Work instruction >> Where the word "down" occurs in a line of the data, return the whole line.

Data extracted from a collection
========================================================================

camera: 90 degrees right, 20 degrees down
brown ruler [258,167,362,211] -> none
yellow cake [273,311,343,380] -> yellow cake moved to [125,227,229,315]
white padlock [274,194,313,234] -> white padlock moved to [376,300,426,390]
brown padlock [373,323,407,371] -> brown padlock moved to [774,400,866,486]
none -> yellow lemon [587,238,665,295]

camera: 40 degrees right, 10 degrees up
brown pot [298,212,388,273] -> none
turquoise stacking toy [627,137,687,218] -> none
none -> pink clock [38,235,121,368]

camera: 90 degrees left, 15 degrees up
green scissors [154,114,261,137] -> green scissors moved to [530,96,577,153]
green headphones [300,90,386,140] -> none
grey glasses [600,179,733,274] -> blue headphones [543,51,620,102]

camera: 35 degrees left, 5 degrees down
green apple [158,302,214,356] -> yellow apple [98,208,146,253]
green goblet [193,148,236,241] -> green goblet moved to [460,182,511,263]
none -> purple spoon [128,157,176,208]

========================================================================

Solution to this problem >>
camera: 90 degrees right, 20 degrees down
camera: 35 degrees left, 5 degrees down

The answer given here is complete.